▸ **Required work**
The required output is the exact sequence of lines from the line holding "R104: 120 (AGND, W14) -> none" to the end of the records, inclusive.

=== Data for this exercise ===

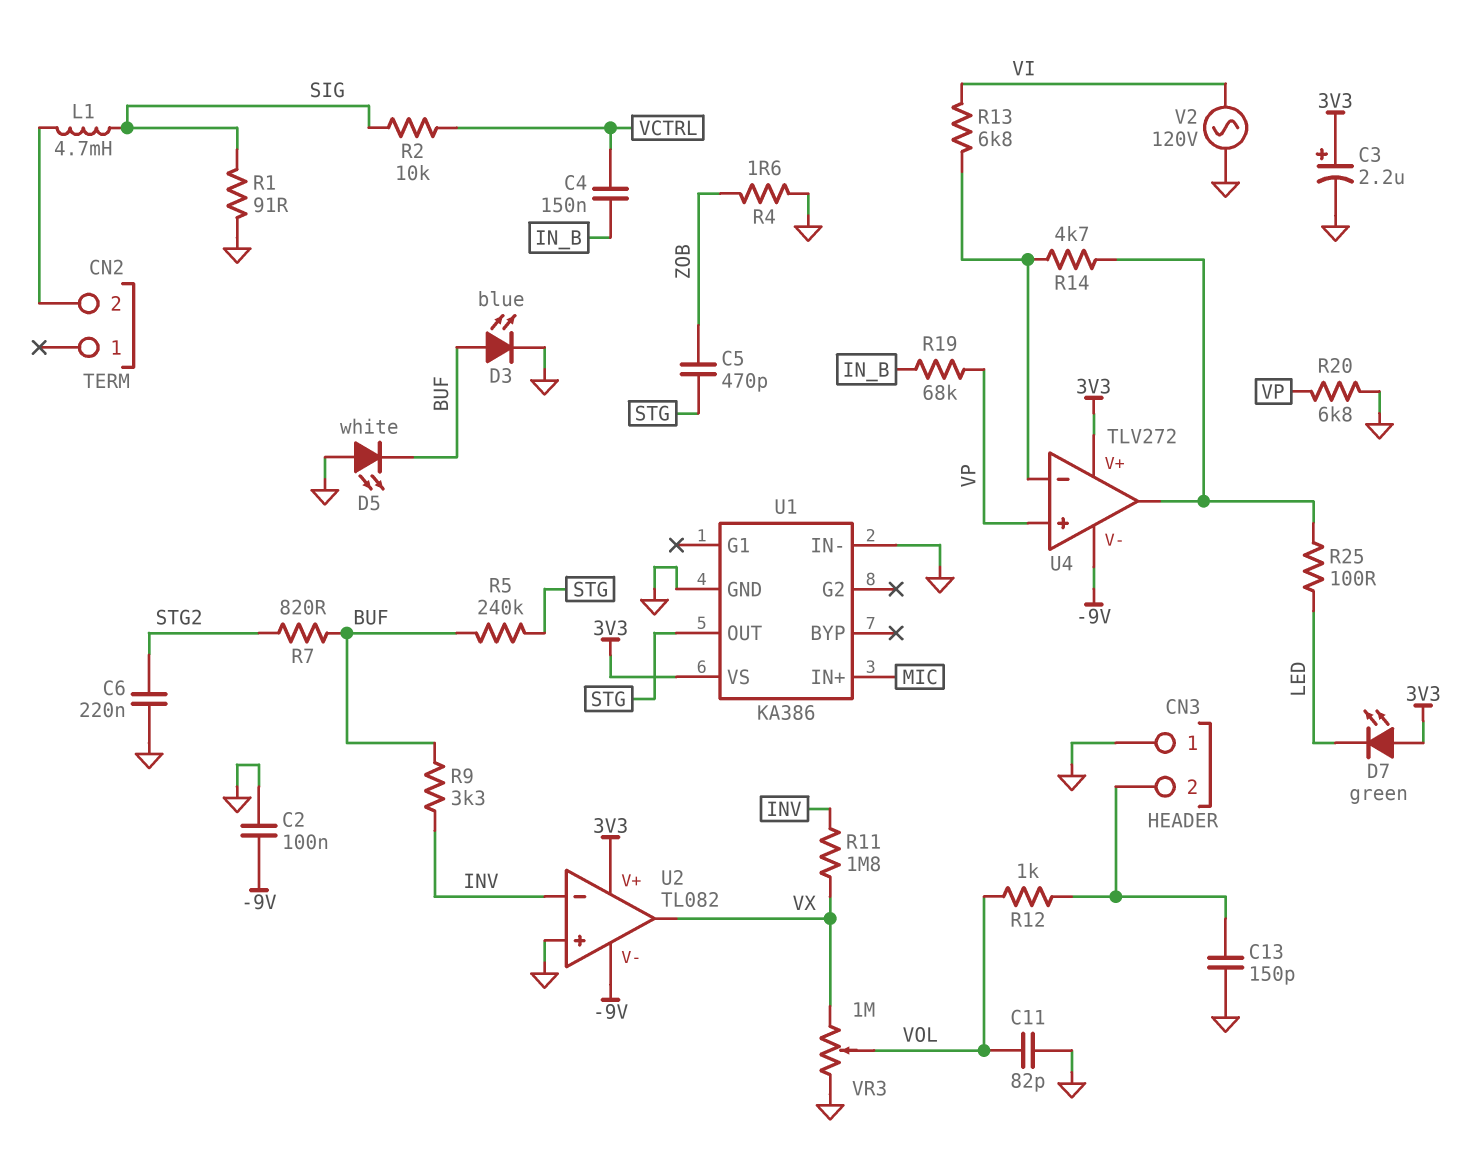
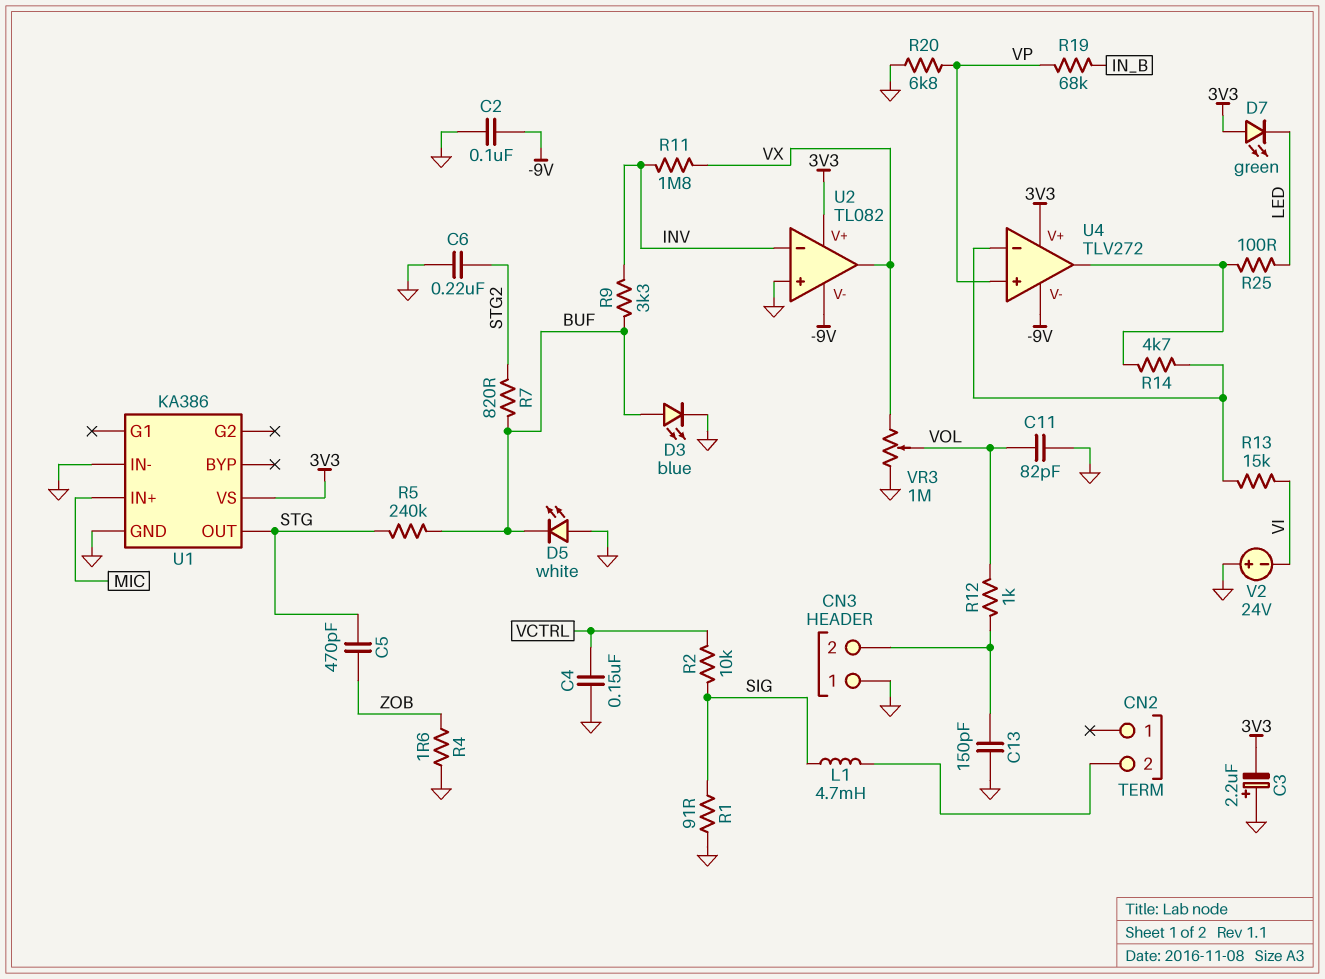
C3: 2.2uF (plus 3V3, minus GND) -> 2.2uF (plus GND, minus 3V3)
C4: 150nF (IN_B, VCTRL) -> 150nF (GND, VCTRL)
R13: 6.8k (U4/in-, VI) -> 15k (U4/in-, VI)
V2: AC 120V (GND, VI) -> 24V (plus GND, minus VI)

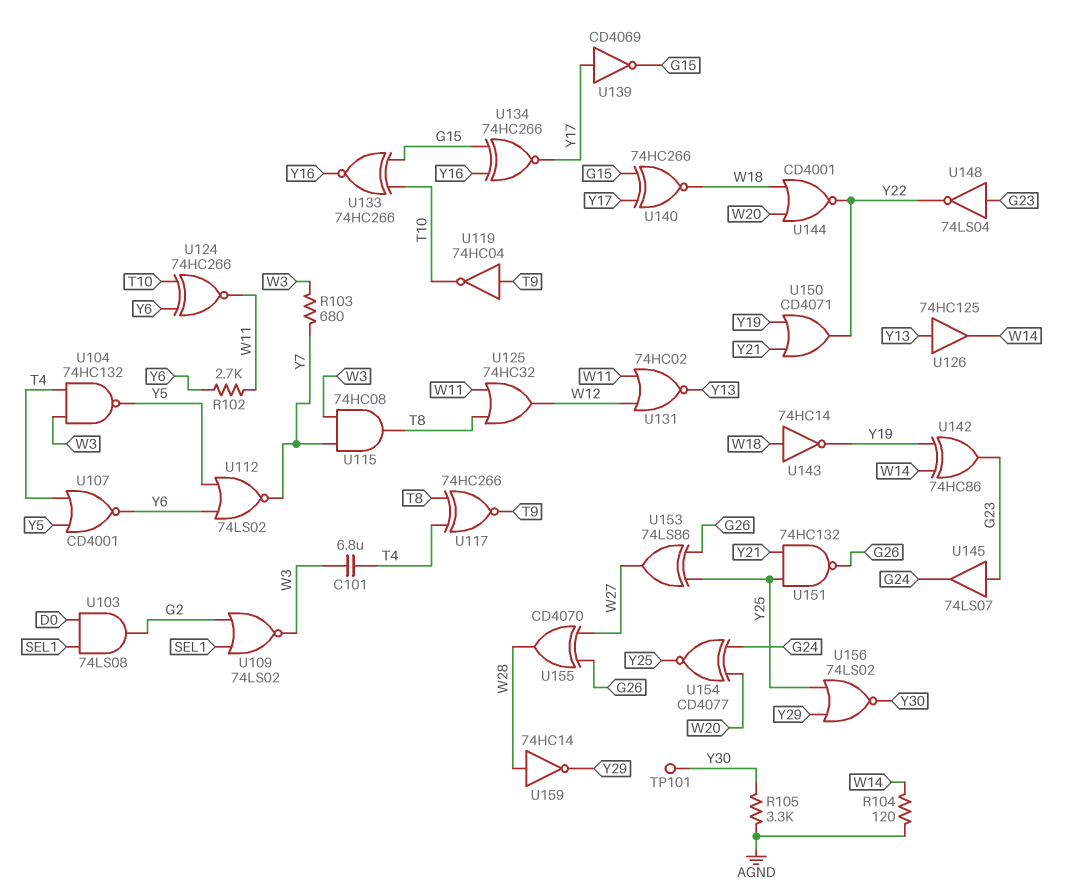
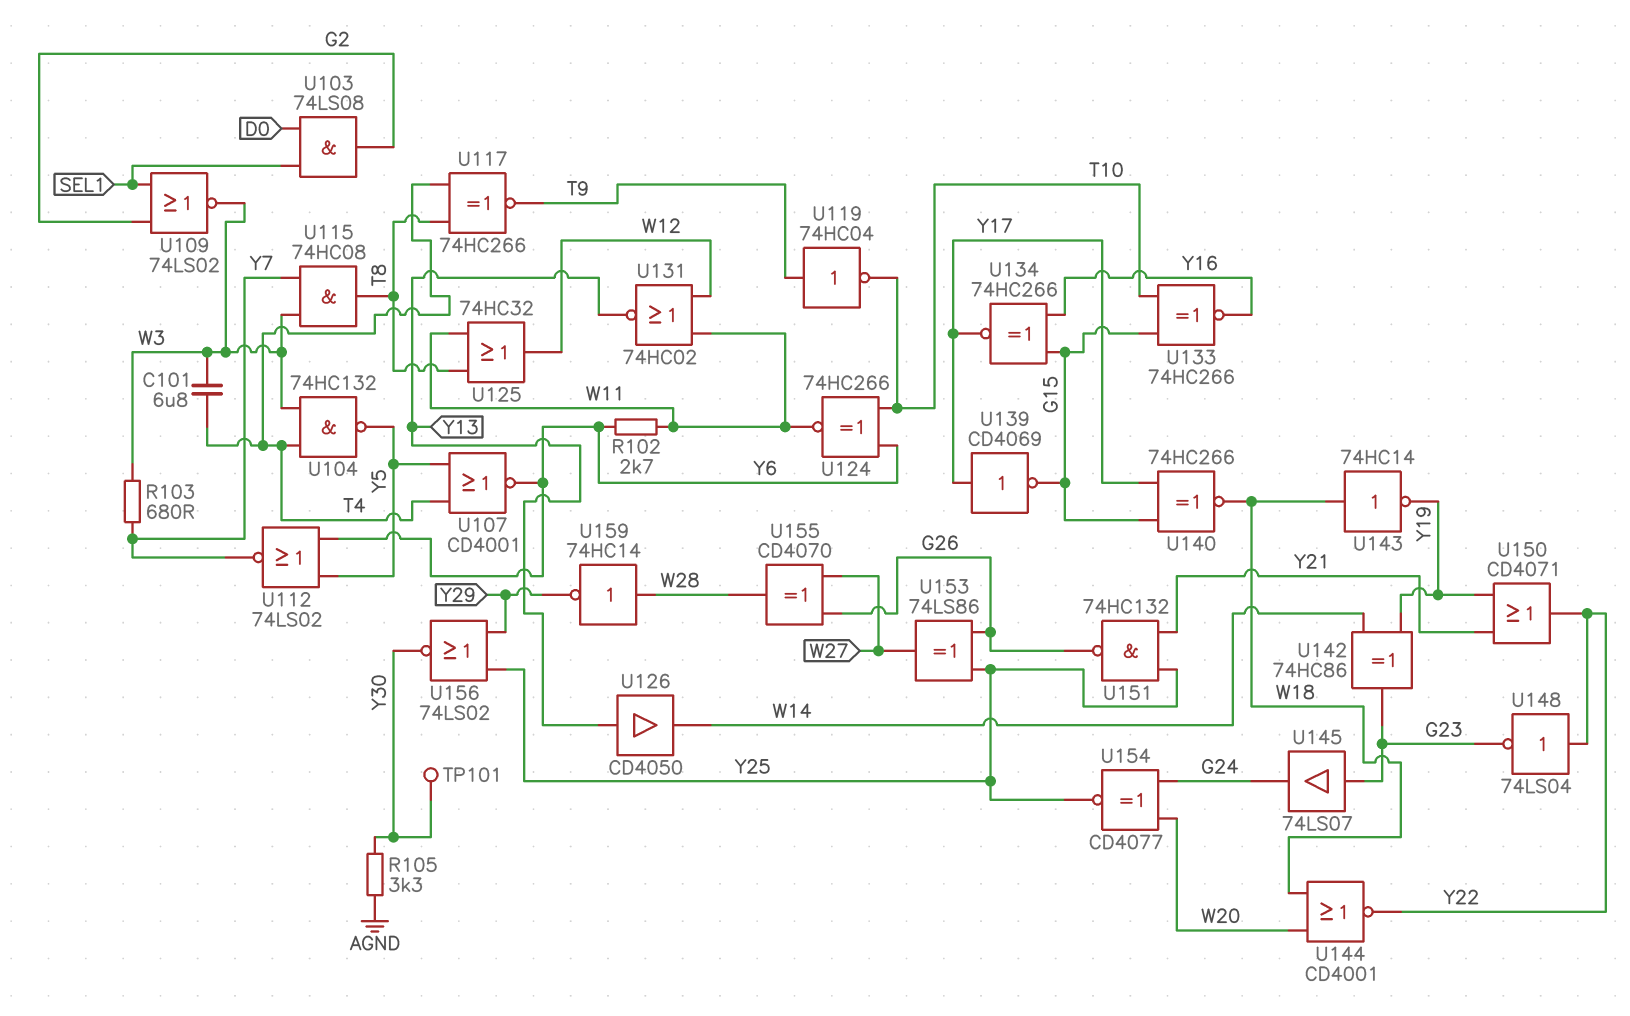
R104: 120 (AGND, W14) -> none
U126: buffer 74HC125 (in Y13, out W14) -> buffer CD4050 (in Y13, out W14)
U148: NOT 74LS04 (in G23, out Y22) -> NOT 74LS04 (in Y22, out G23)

===

▸ **Written answer**
R104: 120 (AGND, W14) -> none
U126: buffer 74HC125 (in Y13, out W14) -> buffer CD4050 (in Y13, out W14)
U148: NOT 74LS04 (in G23, out Y22) -> NOT 74LS04 (in Y22, out G23)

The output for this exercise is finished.